▸ **TASK ITEM**: From the entries below, transcribe exactly the lines between the line holding "(361, 130) = (358, 88): blue" and the line holding "camera: 25 degrees left, 5 degrees down", inclusive; skip all other lines.
___ RECORD EXTRACTS ___
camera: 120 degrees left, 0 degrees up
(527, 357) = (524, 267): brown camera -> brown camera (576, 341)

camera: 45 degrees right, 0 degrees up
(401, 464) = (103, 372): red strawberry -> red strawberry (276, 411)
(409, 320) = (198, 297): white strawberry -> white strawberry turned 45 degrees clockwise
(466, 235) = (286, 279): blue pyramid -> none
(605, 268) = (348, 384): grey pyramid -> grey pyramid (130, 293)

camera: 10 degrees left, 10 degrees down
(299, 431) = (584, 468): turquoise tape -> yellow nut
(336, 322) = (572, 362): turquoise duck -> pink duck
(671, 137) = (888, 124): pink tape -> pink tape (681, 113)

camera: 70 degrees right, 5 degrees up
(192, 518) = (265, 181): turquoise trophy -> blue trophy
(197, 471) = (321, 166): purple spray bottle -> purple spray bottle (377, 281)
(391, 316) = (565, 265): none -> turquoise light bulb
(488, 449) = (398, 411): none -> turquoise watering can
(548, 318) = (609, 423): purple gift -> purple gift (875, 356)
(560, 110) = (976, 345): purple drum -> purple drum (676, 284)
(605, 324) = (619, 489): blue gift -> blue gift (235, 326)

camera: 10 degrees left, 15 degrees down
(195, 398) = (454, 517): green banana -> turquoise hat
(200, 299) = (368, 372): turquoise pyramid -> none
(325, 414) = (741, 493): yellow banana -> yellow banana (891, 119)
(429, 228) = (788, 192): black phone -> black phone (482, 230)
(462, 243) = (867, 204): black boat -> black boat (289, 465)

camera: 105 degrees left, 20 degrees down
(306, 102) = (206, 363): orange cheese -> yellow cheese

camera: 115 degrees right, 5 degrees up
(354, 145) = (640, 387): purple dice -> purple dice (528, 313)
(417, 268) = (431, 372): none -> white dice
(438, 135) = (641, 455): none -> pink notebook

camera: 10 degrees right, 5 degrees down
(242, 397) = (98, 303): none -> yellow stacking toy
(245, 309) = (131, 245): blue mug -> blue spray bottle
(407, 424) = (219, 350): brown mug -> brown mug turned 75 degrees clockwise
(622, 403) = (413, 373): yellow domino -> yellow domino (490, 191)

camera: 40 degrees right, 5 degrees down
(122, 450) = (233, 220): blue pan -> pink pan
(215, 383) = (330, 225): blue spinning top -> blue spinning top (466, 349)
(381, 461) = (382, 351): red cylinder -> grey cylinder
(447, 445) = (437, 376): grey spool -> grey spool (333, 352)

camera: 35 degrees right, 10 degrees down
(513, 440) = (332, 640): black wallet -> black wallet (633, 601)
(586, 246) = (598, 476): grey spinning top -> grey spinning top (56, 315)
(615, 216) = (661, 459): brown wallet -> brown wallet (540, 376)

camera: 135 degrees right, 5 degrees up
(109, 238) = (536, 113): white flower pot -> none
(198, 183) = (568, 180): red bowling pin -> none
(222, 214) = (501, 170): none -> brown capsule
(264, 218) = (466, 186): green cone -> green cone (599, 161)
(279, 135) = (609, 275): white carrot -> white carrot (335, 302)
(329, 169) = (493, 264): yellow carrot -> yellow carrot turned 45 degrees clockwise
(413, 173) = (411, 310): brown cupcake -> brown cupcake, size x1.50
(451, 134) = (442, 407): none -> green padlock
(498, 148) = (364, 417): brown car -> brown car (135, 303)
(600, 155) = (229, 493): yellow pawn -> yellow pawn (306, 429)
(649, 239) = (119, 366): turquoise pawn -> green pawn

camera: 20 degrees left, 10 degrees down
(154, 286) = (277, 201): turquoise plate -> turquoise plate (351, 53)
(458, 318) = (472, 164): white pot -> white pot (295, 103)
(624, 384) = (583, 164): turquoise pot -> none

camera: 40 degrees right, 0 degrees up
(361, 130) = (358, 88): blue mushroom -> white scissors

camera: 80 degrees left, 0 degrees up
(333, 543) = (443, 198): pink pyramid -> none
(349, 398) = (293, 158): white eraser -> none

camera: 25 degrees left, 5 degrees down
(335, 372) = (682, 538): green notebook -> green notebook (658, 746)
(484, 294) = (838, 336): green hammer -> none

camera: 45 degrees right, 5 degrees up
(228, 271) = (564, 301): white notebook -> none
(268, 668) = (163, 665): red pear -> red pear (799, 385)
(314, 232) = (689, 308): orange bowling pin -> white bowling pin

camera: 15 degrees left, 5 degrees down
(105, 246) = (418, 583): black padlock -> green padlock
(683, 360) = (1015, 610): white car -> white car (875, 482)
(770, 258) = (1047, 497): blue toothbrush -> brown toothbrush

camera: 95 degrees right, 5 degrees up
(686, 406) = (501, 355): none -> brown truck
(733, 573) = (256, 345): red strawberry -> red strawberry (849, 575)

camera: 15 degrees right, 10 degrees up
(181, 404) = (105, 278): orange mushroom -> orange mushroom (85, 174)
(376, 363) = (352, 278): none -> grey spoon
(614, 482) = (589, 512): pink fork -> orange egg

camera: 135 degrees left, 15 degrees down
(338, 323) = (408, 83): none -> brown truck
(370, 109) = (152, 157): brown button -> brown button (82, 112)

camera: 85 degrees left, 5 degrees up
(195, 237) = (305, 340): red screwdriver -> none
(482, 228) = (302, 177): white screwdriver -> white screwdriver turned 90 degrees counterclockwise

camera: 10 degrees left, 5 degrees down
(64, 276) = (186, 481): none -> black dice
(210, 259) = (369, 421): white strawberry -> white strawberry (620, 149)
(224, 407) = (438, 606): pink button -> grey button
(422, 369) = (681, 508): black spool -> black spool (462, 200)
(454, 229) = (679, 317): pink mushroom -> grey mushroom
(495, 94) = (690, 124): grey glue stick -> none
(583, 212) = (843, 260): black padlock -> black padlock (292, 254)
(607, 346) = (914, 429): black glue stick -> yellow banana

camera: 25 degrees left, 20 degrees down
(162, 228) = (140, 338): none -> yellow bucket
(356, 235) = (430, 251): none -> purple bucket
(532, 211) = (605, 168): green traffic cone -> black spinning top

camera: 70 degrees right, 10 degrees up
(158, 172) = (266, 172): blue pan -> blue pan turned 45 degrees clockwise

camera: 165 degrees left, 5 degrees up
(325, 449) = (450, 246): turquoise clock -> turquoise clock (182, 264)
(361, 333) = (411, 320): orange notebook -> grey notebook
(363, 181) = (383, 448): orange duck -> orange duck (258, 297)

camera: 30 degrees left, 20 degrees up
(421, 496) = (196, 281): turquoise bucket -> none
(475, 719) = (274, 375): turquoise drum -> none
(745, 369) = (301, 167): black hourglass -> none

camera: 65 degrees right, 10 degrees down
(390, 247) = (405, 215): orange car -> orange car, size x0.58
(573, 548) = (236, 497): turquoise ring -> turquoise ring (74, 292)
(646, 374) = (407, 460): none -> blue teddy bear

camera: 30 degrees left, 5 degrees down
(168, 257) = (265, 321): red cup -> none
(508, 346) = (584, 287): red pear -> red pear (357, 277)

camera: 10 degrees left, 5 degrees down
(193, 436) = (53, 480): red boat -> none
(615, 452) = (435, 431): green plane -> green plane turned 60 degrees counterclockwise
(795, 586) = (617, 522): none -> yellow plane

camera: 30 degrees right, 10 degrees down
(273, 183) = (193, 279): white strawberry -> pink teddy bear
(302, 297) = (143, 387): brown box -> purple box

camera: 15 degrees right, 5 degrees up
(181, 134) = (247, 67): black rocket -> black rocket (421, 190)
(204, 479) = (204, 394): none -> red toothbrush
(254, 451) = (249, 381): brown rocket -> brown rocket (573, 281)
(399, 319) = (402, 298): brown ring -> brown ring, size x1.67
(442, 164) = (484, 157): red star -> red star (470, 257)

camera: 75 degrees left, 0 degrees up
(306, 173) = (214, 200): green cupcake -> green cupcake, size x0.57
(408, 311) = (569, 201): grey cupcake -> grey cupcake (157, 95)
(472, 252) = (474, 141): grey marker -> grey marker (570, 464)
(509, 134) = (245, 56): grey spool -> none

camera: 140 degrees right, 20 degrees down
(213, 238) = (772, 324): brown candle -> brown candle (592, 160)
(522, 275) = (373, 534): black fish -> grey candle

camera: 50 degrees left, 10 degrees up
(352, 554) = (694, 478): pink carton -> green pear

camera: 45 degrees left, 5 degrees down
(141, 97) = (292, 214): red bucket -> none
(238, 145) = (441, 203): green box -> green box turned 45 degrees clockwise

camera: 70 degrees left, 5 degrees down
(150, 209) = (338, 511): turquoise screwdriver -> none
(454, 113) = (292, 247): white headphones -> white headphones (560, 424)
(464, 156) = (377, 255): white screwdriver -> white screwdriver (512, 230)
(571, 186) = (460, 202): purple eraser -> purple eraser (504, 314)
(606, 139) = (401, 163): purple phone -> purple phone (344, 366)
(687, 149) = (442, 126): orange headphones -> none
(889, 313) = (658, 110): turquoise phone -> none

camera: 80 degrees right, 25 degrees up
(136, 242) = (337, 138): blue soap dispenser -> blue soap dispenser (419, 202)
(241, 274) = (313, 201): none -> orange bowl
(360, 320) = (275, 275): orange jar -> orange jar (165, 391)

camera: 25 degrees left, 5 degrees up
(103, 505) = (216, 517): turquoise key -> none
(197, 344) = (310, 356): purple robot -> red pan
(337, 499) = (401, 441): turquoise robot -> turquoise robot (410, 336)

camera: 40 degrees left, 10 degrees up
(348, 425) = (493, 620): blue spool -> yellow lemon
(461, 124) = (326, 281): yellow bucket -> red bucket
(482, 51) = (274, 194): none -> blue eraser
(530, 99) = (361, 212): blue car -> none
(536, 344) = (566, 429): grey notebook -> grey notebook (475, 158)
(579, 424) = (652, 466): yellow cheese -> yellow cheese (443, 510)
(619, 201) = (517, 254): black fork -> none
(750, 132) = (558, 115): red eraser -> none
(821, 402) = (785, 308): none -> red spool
___
▸ **EXERCISE SOLUTION**:
(361, 130) = (358, 88): blue mushroom -> white scissors

camera: 80 degrees left, 0 degrees up
(333, 543) = (443, 198): pink pyramid -> none
(349, 398) = (293, 158): white eraser -> none

camera: 25 degrees left, 5 degrees down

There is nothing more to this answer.